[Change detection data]

***

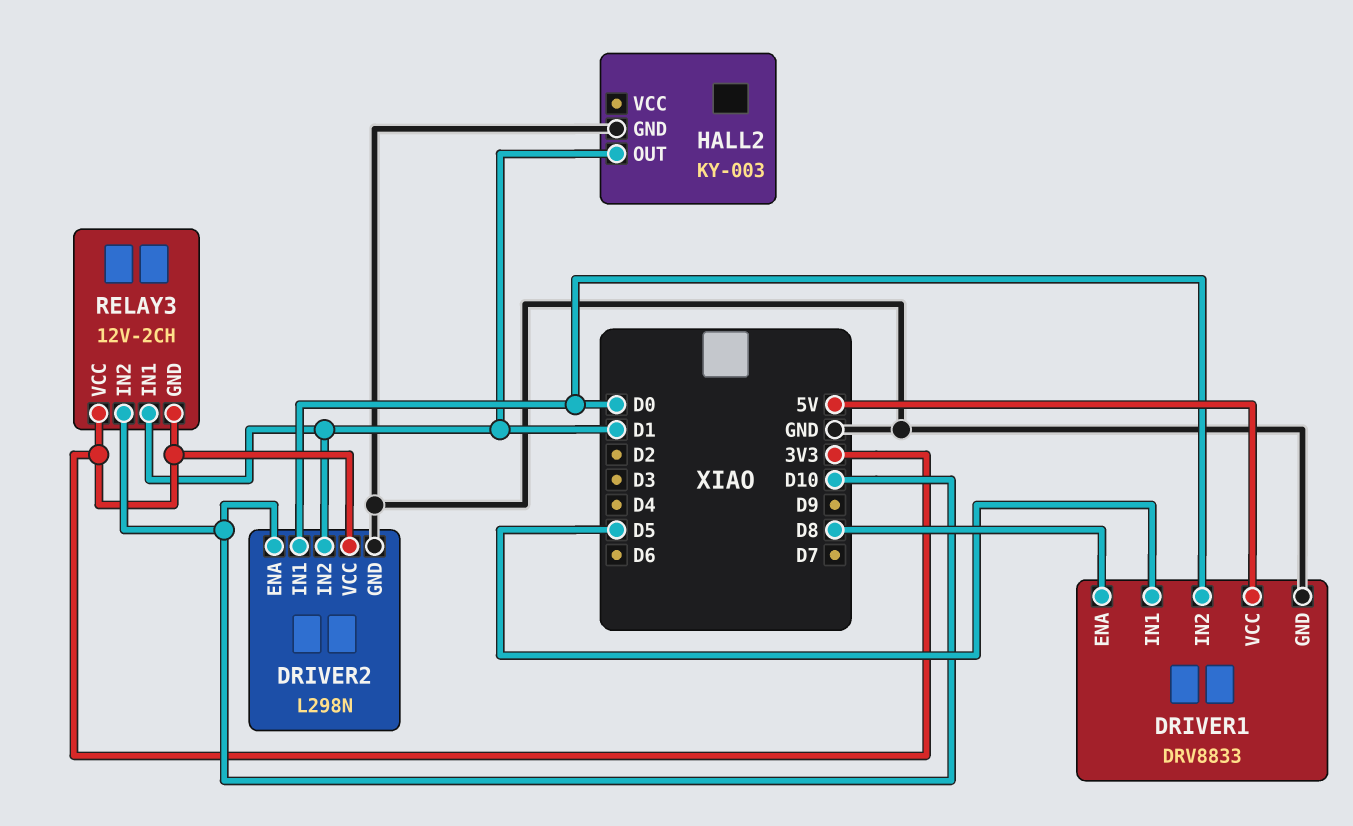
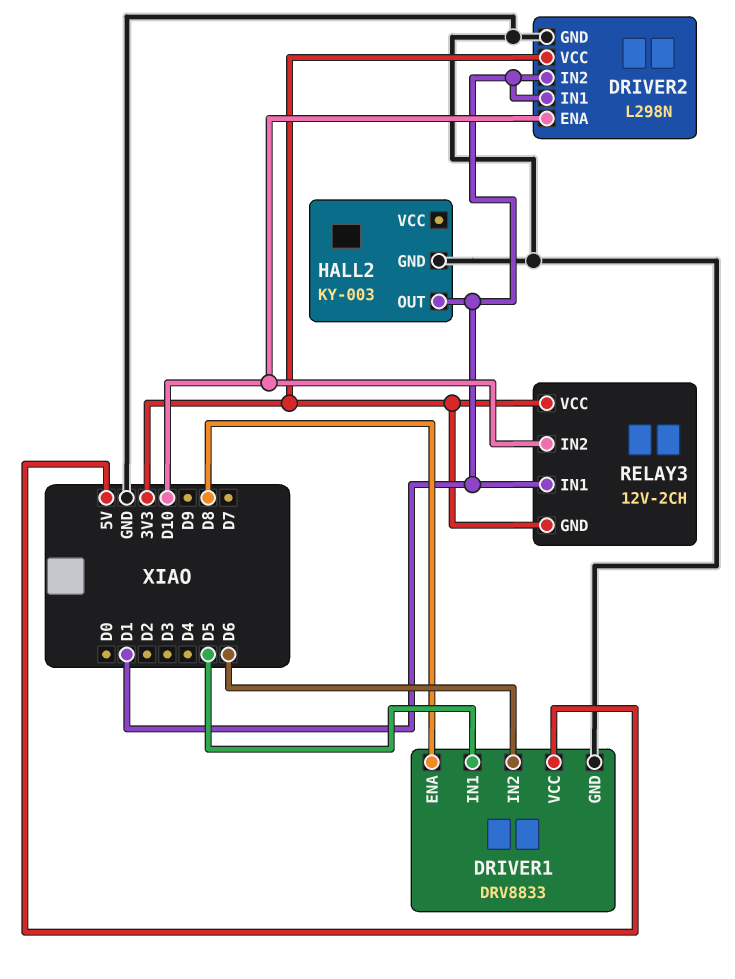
DRIVER1 pin IN2: D0 -> D6
DRIVER2 pin IN1: D0 -> D1

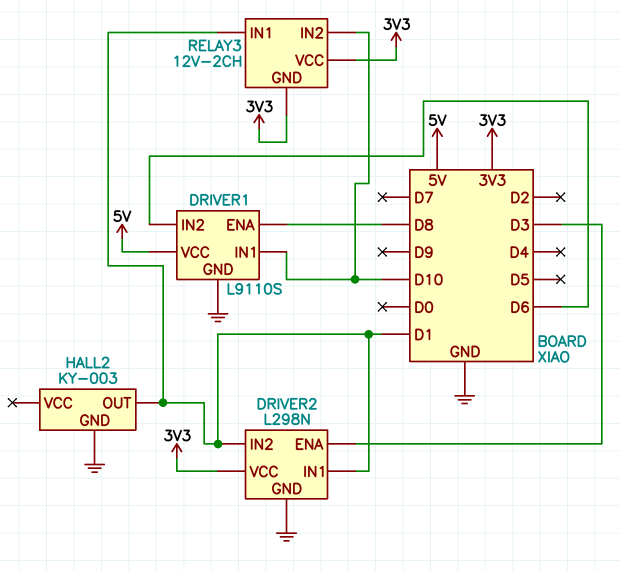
DRIVER1: DRV8833 -> L9110S
DRIVER1 pin IN1: D5 -> D10
DRIVER2 pin ENA: D10 -> D3

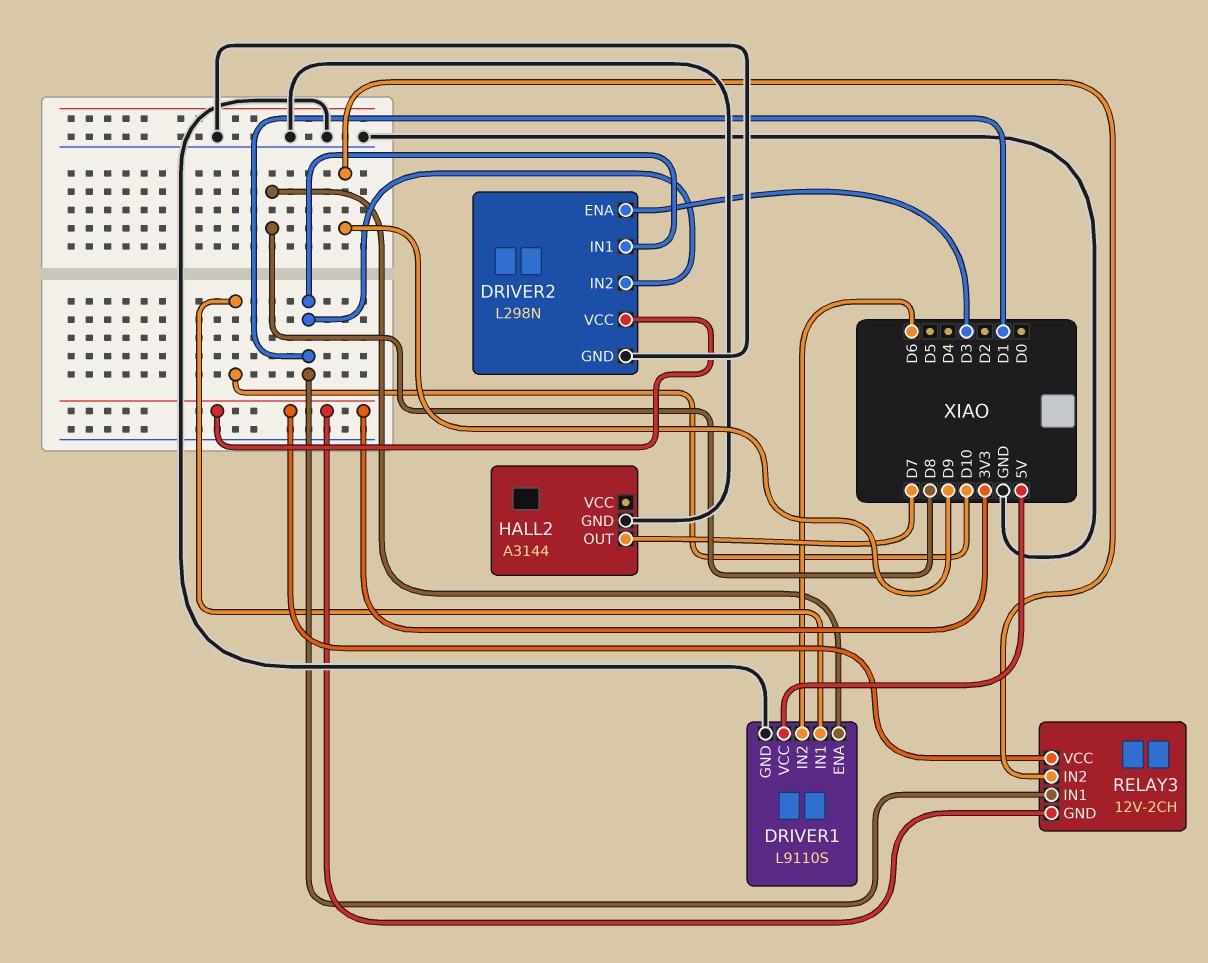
HALL2: KY-003 -> A3144
HALL2 pin OUT: D1 -> D7
RELAY3 pin IN2: D10 -> D9

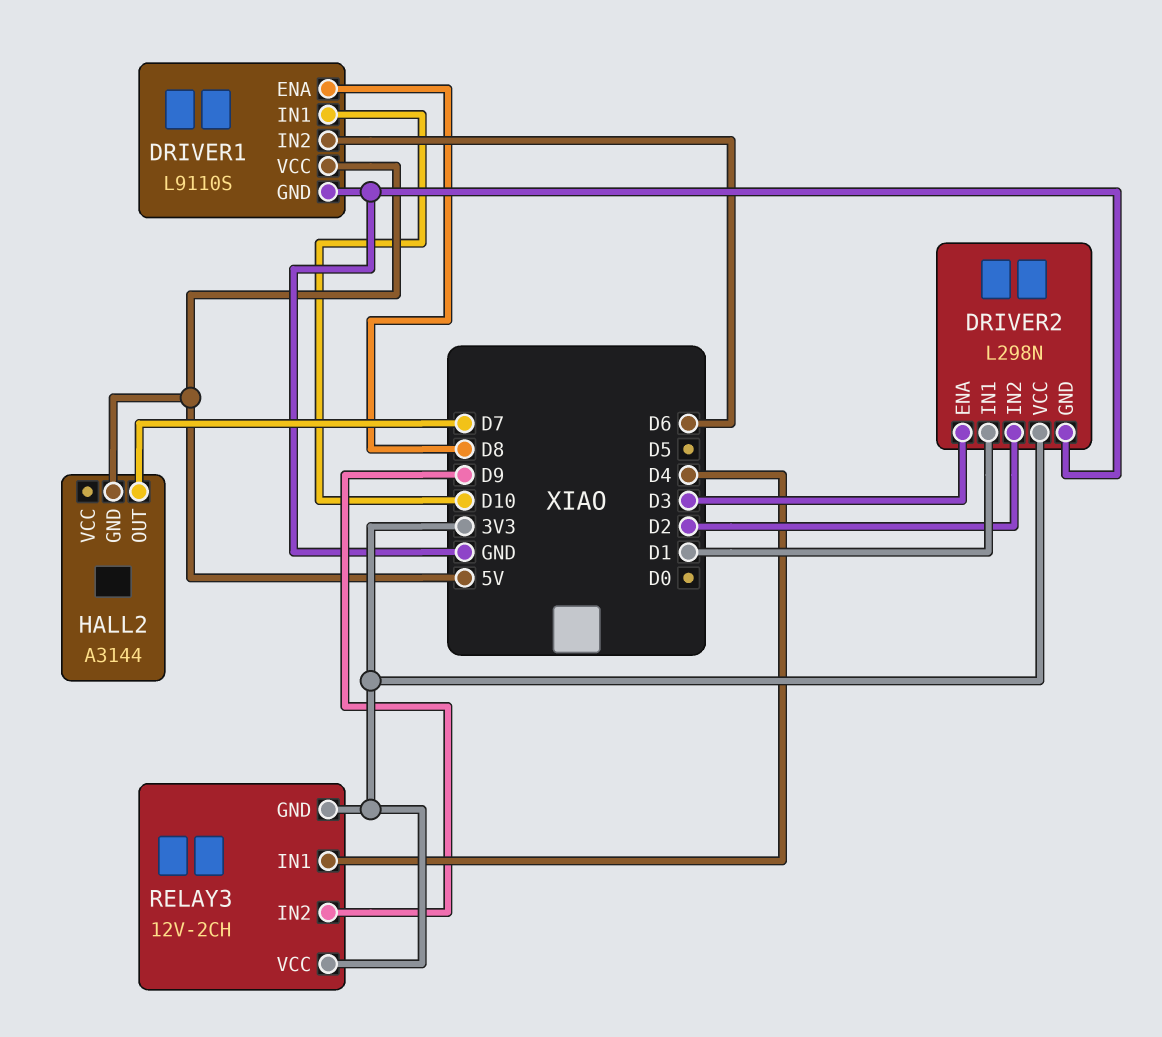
DRIVER2 pin IN2: D1 -> D2
HALL2 pin GND: GND -> 5V
RELAY3 pin IN1: D1 -> D4

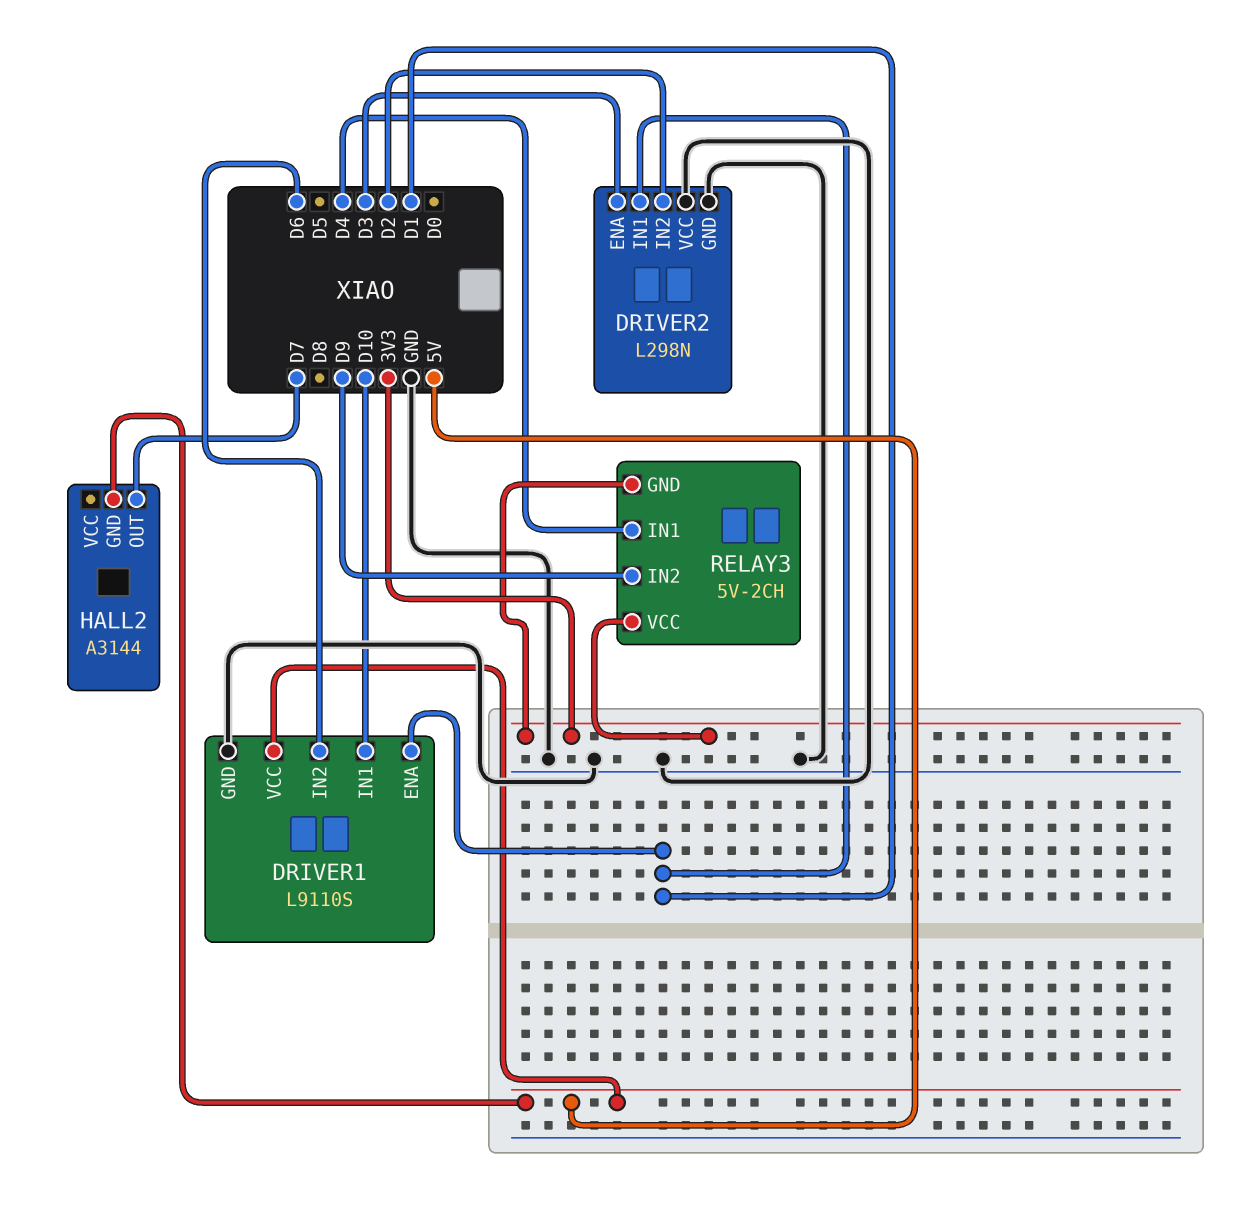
DRIVER1 pin ENA: D8 -> D1
DRIVER2 pin VCC: 3V3 -> GND
RELAY3: 12V-2CH -> 5V-2CH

***

Copy exactly, and only, the lines running from the one containing "HALL2 pin OUT: D1 -> D7" through the final line of the data, and omit the pictures.

HALL2 pin OUT: D1 -> D7
RELAY3 pin IN2: D10 -> D9

DRIVER2 pin IN2: D1 -> D2
HALL2 pin GND: GND -> 5V
RELAY3 pin IN1: D1 -> D4

DRIVER1 pin ENA: D8 -> D1
DRIVER2 pin VCC: 3V3 -> GND
RELAY3: 12V-2CH -> 5V-2CH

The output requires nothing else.